**RECORDS FOR THE EXERCISE:**
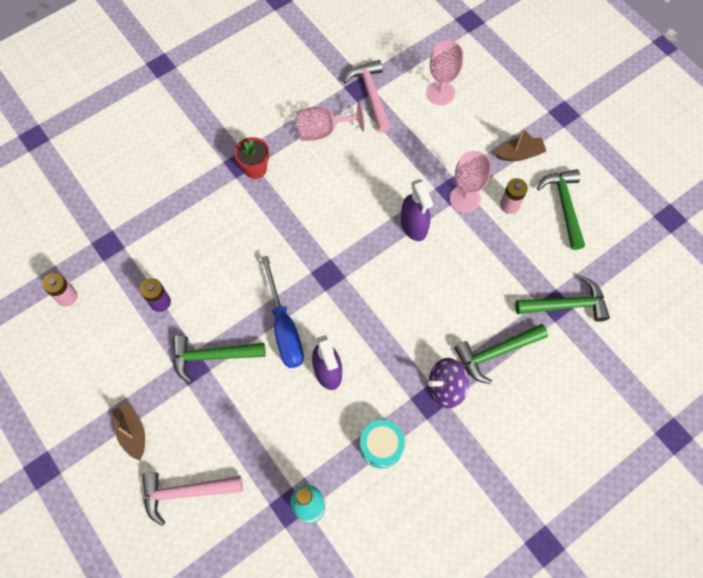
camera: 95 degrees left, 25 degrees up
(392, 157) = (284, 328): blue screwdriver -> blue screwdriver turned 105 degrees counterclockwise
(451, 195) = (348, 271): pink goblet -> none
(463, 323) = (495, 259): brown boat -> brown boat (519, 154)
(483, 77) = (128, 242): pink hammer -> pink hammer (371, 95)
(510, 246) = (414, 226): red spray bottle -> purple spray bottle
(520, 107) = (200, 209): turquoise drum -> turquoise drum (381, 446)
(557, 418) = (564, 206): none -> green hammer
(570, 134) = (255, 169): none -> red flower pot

**HOW TO COMPLETE THIS TASK:**
As listed above, the lines from the line with "(392, 157) = (284, 328): blue" to the line with "(510, 246) = (414, 226): red" are to be echoed exactly, with both ends included and nothing added.

**ANSWER SPACE:**
(392, 157) = (284, 328): blue screwdriver -> blue screwdriver turned 105 degrees counterclockwise
(451, 195) = (348, 271): pink goblet -> none
(463, 323) = (495, 259): brown boat -> brown boat (519, 154)
(483, 77) = (128, 242): pink hammer -> pink hammer (371, 95)
(510, 246) = (414, 226): red spray bottle -> purple spray bottle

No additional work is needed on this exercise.